Omit the images and reproduce the rest of the entries exactly.

[[ Information provided open ]]

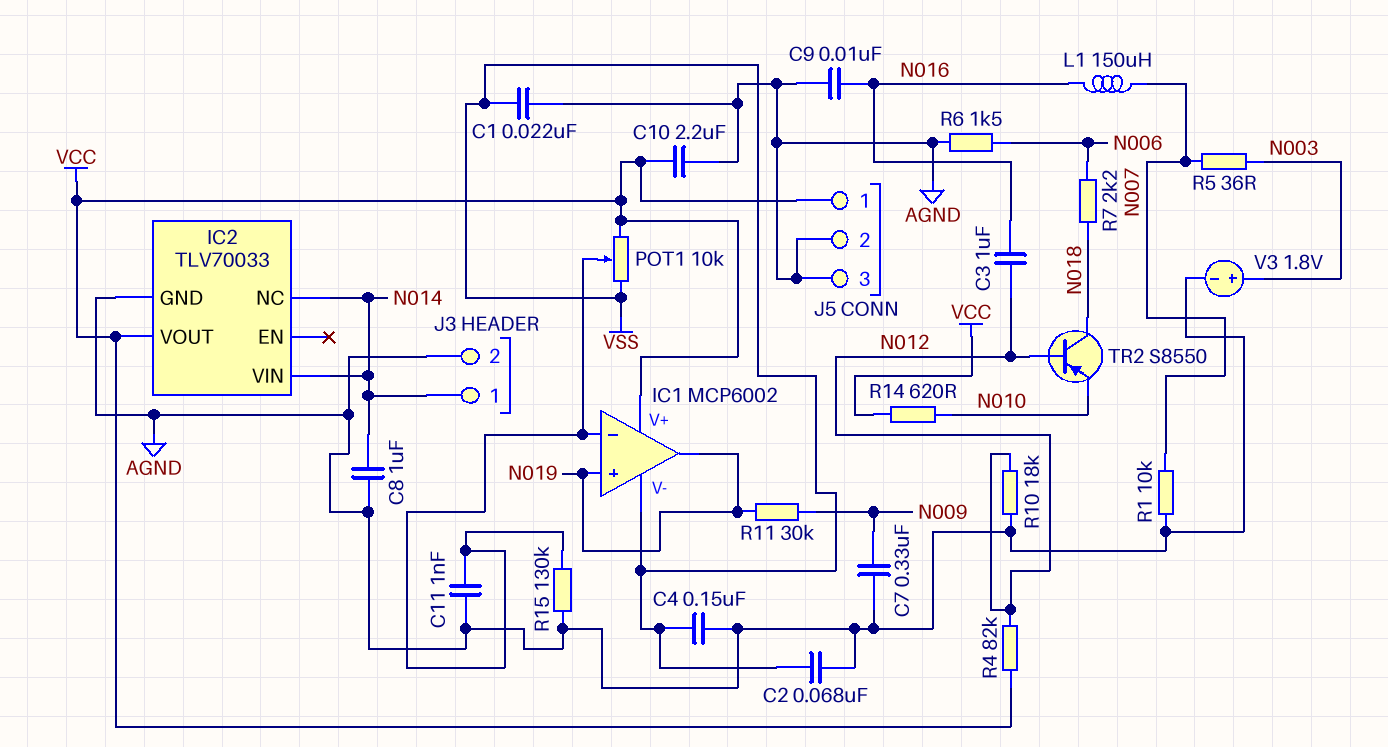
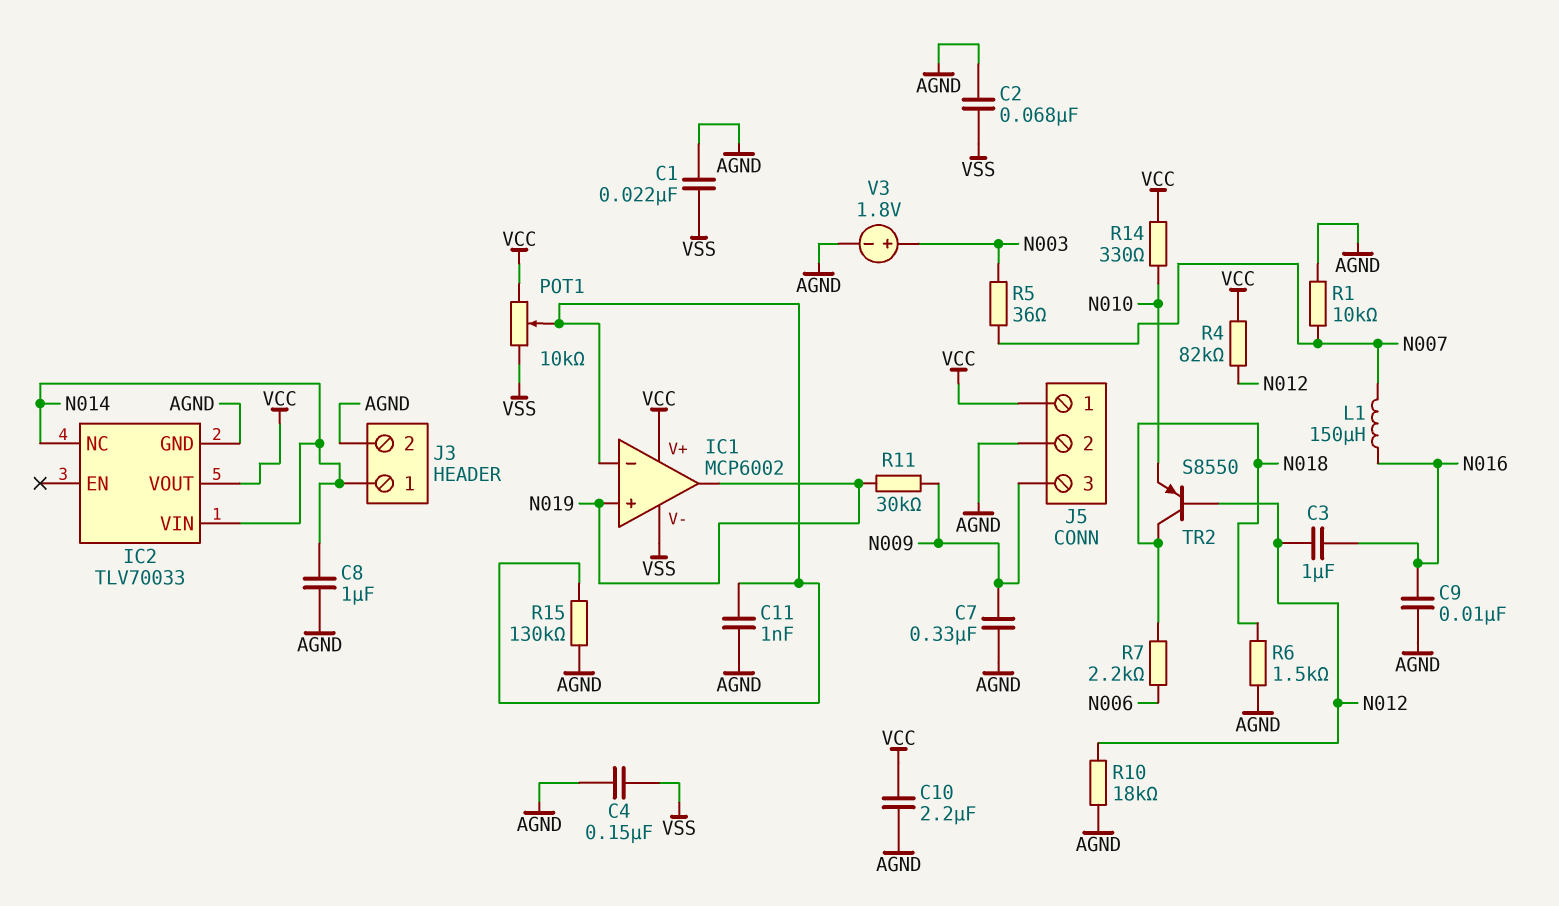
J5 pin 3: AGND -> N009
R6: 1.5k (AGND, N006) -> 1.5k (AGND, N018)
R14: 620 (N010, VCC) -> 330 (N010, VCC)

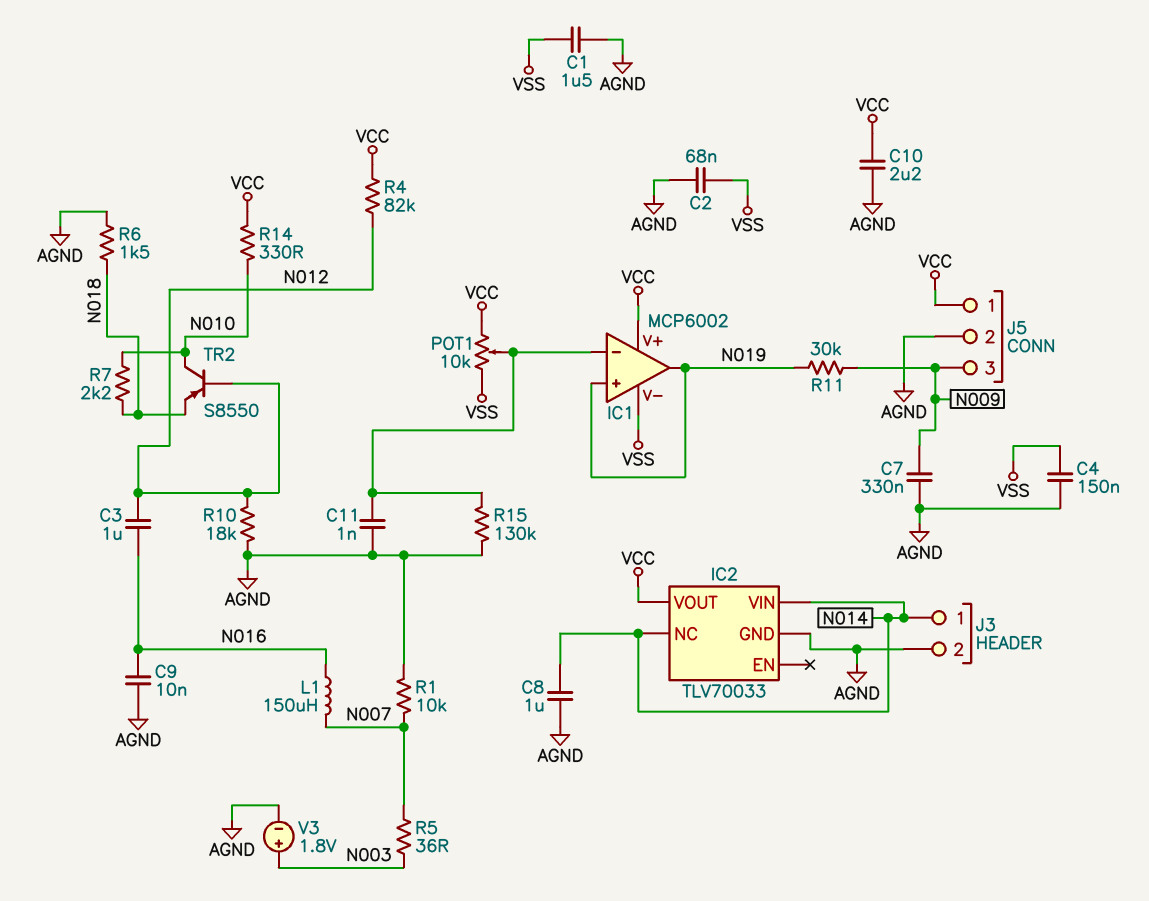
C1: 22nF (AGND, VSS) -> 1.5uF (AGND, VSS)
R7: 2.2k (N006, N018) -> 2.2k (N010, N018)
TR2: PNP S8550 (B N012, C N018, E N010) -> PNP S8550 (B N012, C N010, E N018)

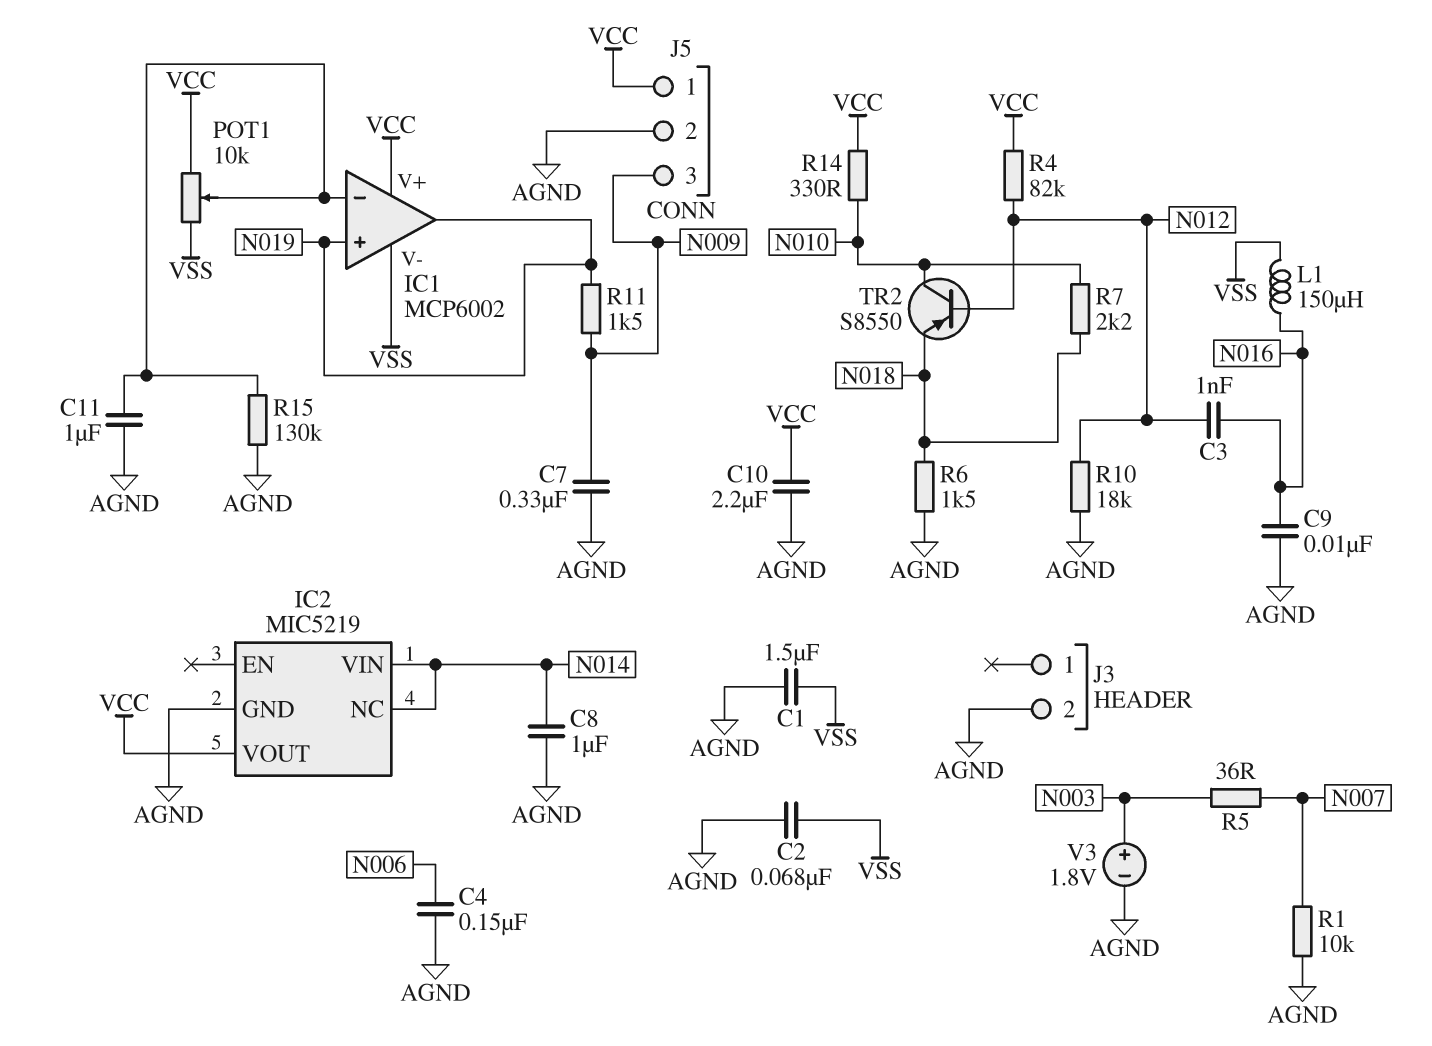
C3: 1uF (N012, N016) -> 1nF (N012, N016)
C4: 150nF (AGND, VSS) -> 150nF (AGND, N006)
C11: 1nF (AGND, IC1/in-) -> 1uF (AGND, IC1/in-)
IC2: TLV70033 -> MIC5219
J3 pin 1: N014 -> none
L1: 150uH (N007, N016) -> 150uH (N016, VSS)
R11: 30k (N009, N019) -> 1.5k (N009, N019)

[[ Information provided closed ]]

Reply |
J5 pin 3: AGND -> N009
R6: 1.5k (AGND, N006) -> 1.5k (AGND, N018)
R14: 620 (N010, VCC) -> 330 (N010, VCC)

C1: 22nF (AGND, VSS) -> 1.5uF (AGND, VSS)
R7: 2.2k (N006, N018) -> 2.2k (N010, N018)
TR2: PNP S8550 (B N012, C N018, E N010) -> PNP S8550 (B N012, C N010, E N018)

C3: 1uF (N012, N016) -> 1nF (N012, N016)
C4: 150nF (AGND, VSS) -> 150nF (AGND, N006)
C11: 1nF (AGND, IC1/in-) -> 1uF (AGND, IC1/in-)
IC2: TLV70033 -> MIC5219
J3 pin 1: N014 -> none
L1: 150uH (N007, N016) -> 150uH (N016, VSS)
R11: 30k (N009, N019) -> 1.5k (N009, N019)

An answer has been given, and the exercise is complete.